**What to do**
Please set down only the lines running from the one with "D4: diode (A 0V, K AC1) -> none" through the last line of the entries, exactly as written and without any pictures.

**Data provided**
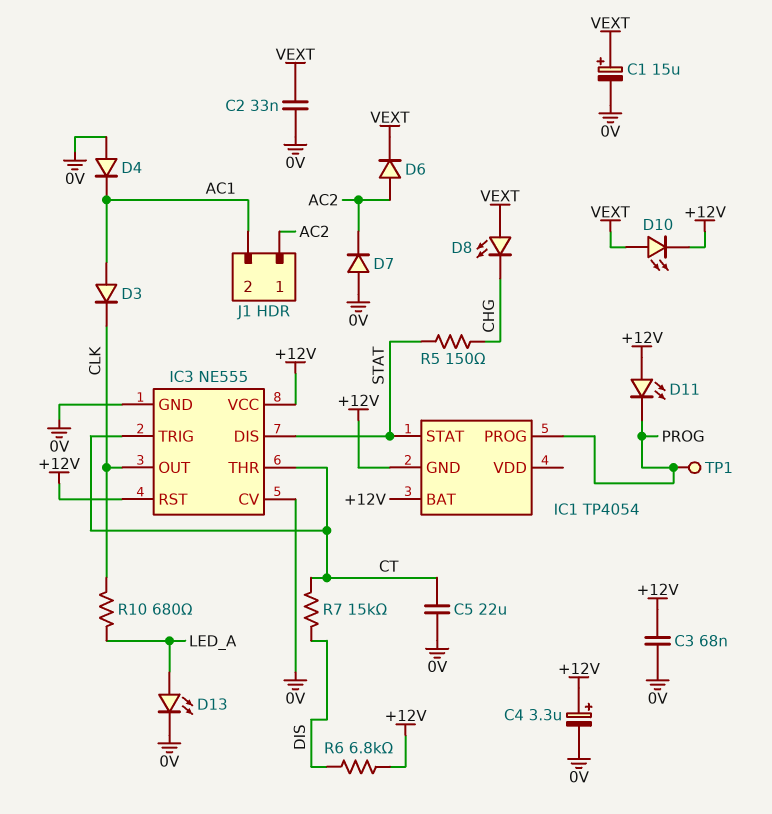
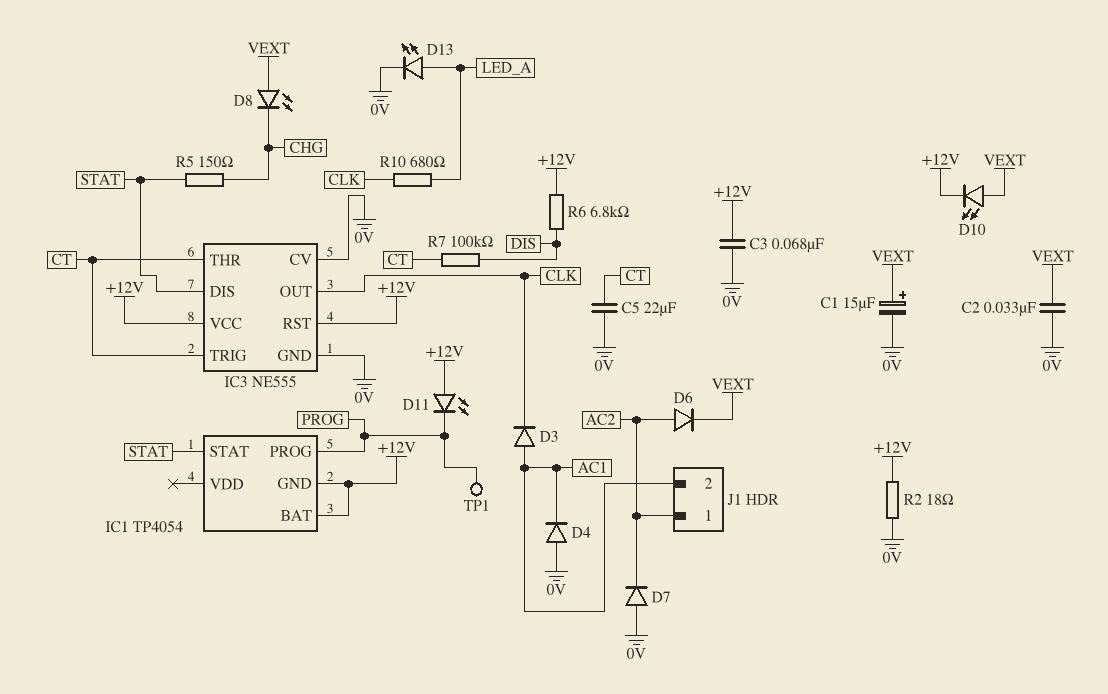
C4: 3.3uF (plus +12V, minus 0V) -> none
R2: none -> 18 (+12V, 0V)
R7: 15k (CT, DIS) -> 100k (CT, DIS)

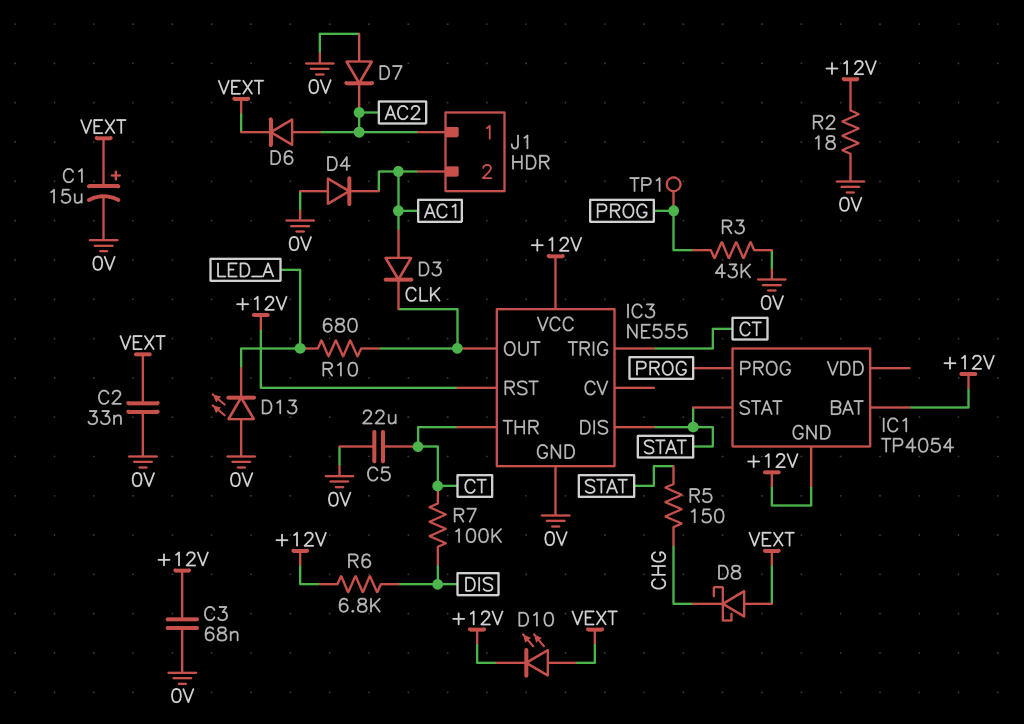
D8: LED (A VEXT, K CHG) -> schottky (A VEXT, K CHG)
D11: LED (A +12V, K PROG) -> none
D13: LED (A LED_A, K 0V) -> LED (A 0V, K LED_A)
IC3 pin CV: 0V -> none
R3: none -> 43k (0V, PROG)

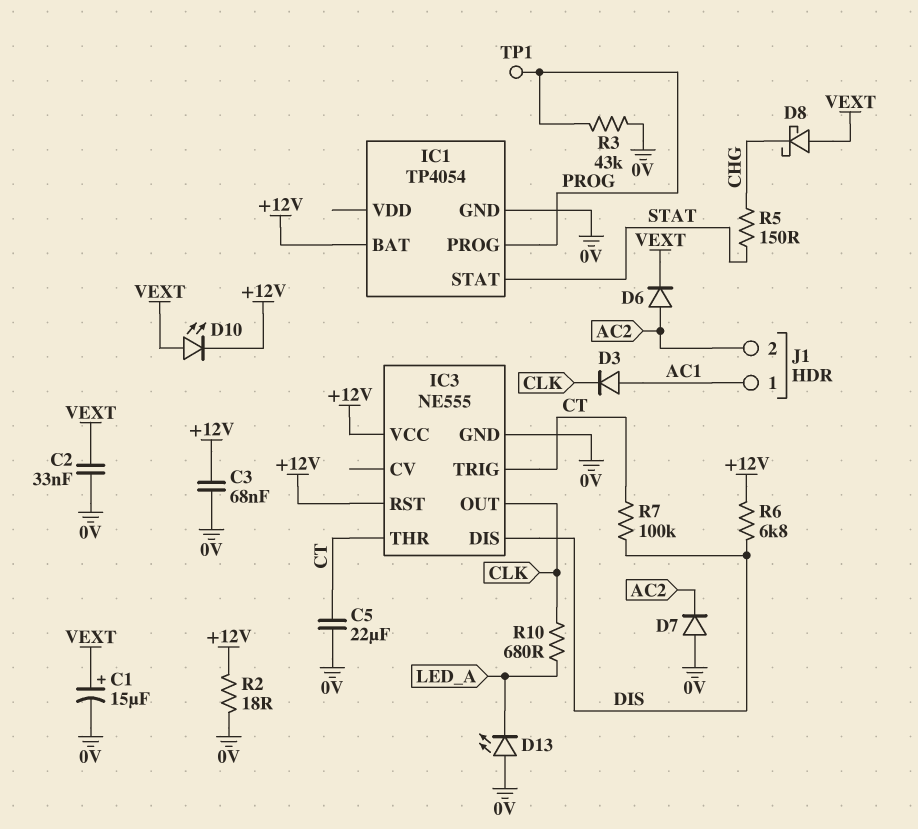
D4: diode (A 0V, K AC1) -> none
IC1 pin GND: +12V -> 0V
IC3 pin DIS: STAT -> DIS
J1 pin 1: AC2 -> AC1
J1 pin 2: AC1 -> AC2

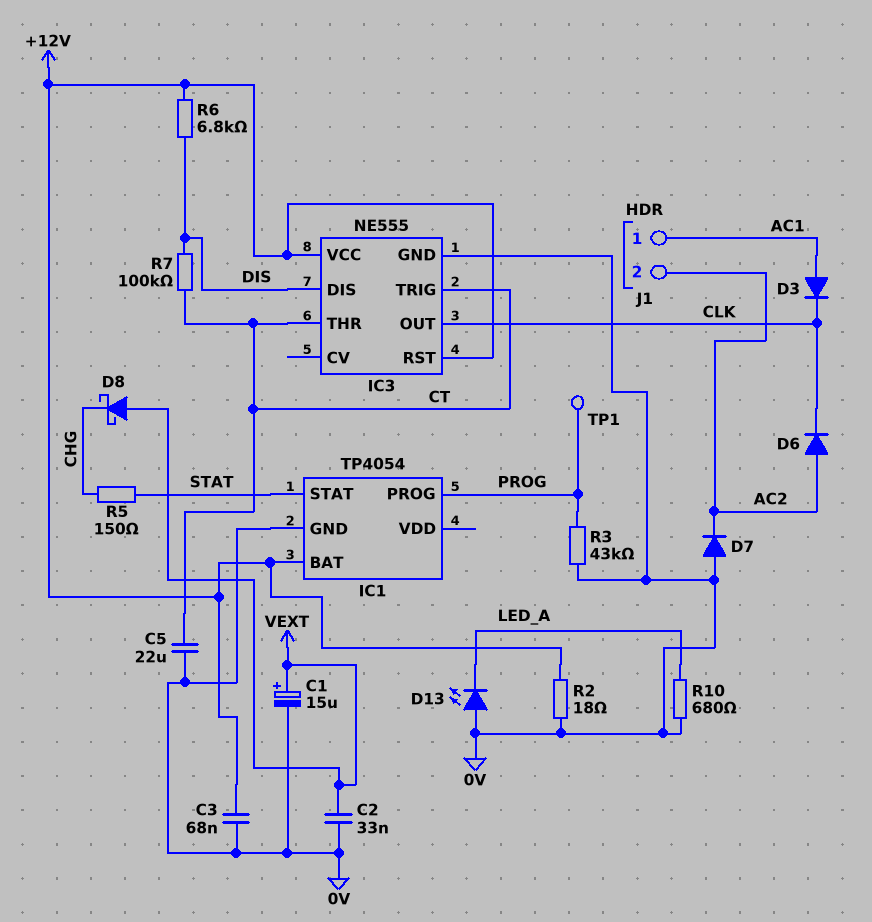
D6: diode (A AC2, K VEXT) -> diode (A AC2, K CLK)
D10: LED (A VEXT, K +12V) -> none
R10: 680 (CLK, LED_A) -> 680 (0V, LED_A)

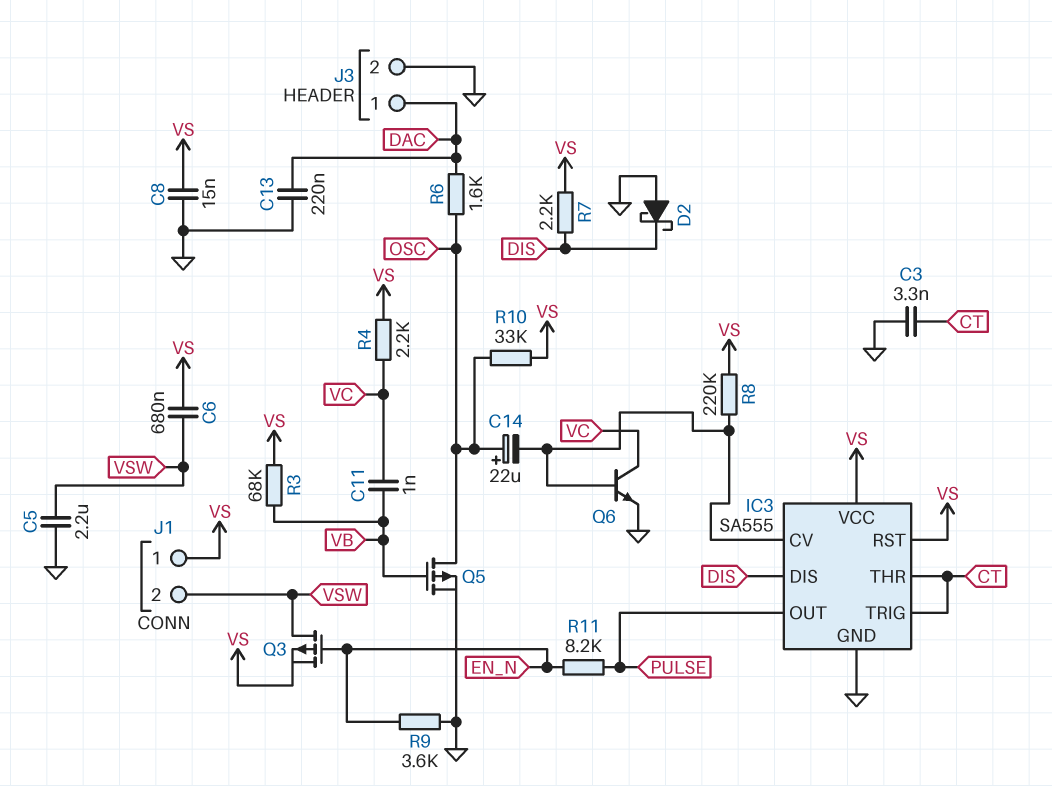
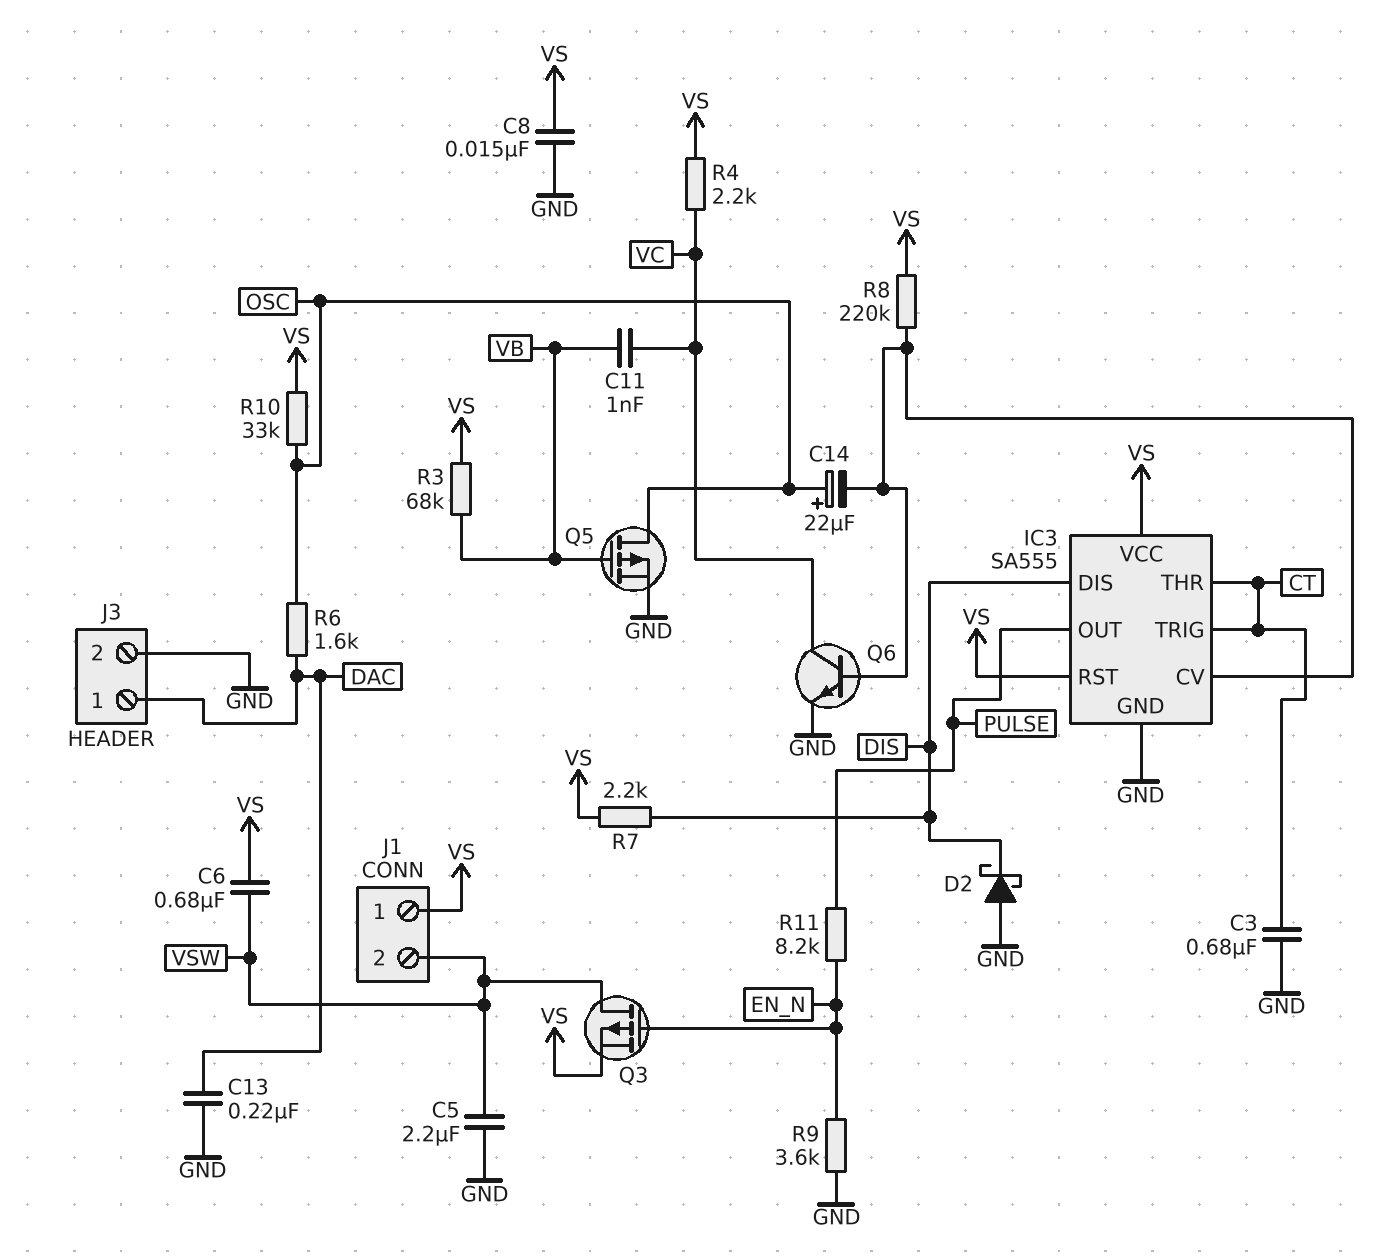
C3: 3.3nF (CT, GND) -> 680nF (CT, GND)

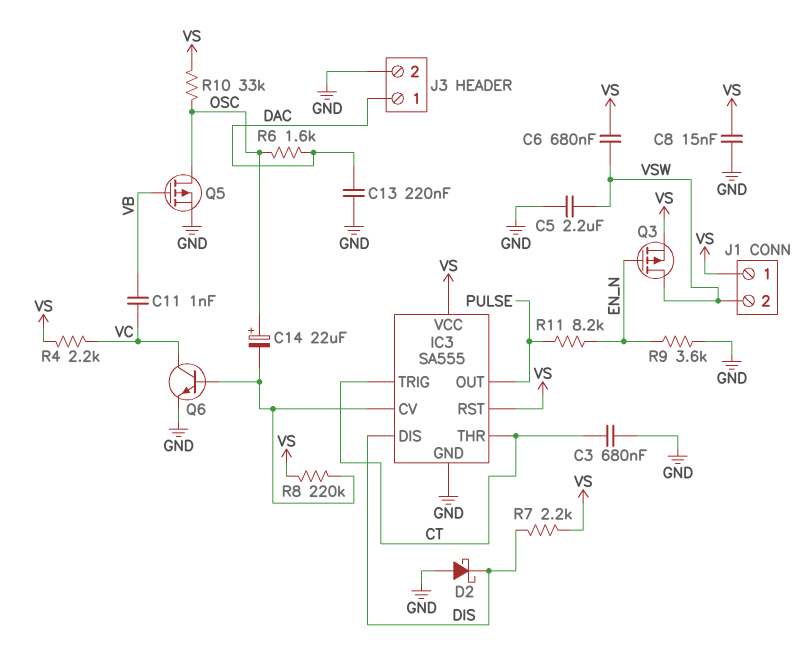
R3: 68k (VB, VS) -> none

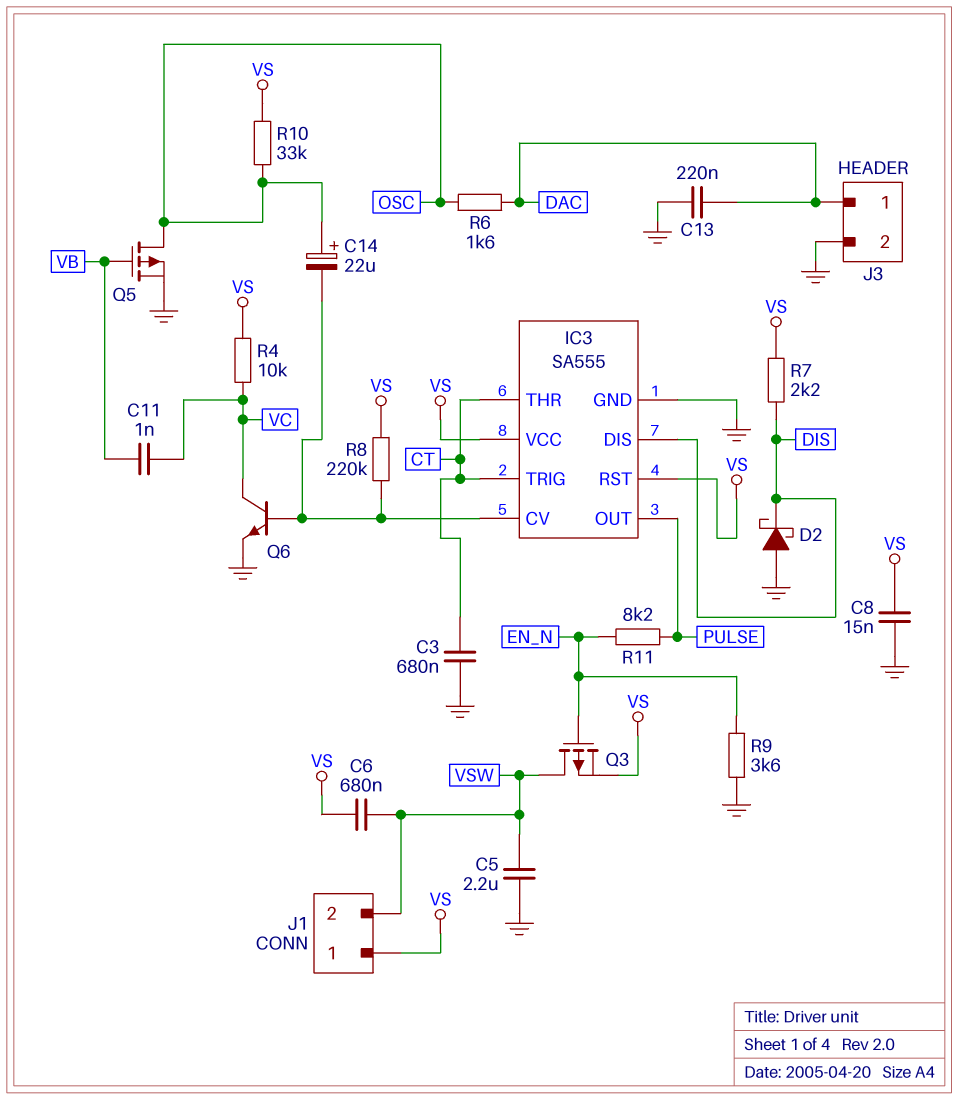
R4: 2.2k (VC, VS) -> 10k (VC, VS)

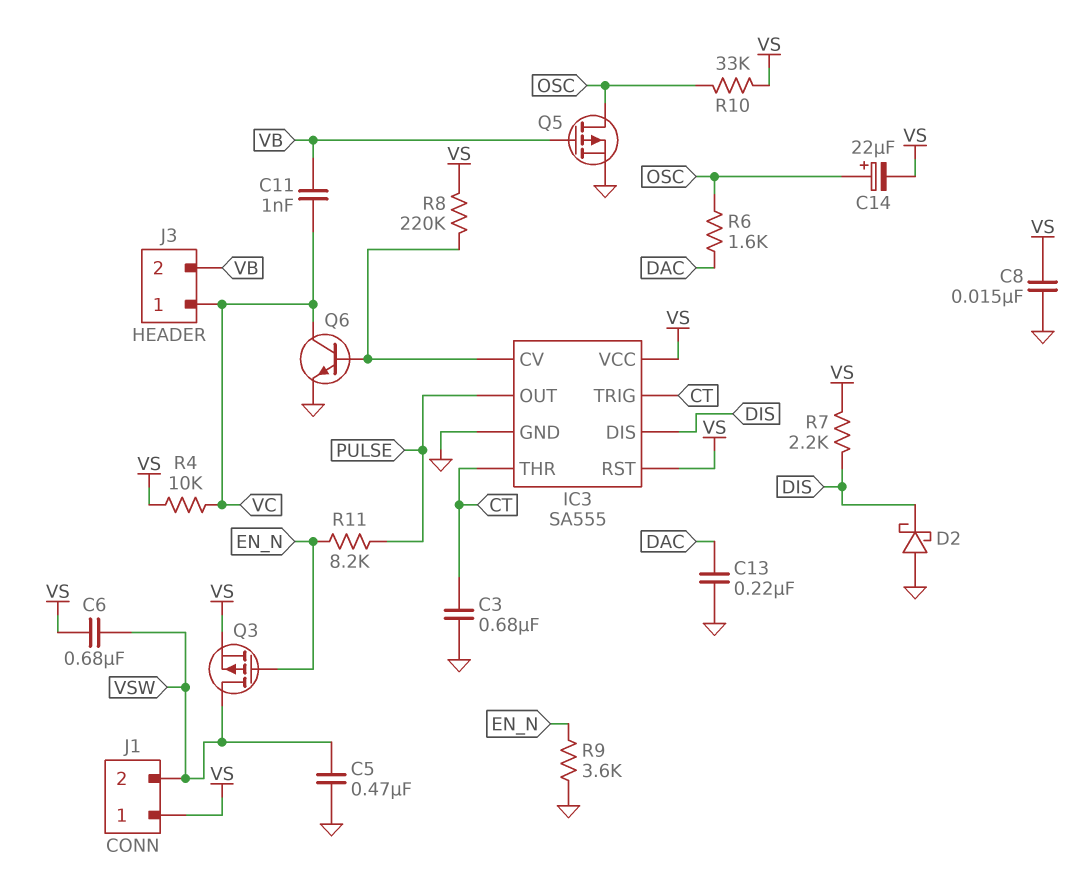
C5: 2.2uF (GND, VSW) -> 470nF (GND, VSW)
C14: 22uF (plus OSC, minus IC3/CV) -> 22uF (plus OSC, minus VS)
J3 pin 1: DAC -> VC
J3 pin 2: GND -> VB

**Exercise answer**
D4: diode (A 0V, K AC1) -> none
IC1 pin GND: +12V -> 0V
IC3 pin DIS: STAT -> DIS
J1 pin 1: AC2 -> AC1
J1 pin 2: AC1 -> AC2

D6: diode (A AC2, K VEXT) -> diode (A AC2, K CLK)
D10: LED (A VEXT, K +12V) -> none
R10: 680 (CLK, LED_A) -> 680 (0V, LED_A)

C3: 3.3nF (CT, GND) -> 680nF (CT, GND)

R3: 68k (VB, VS) -> none

R4: 2.2k (VC, VS) -> 10k (VC, VS)

C5: 2.2uF (GND, VSW) -> 470nF (GND, VSW)
C14: 22uF (plus OSC, minus IC3/CV) -> 22uF (plus OSC, minus VS)
J3 pin 1: DAC -> VC
J3 pin 2: GND -> VB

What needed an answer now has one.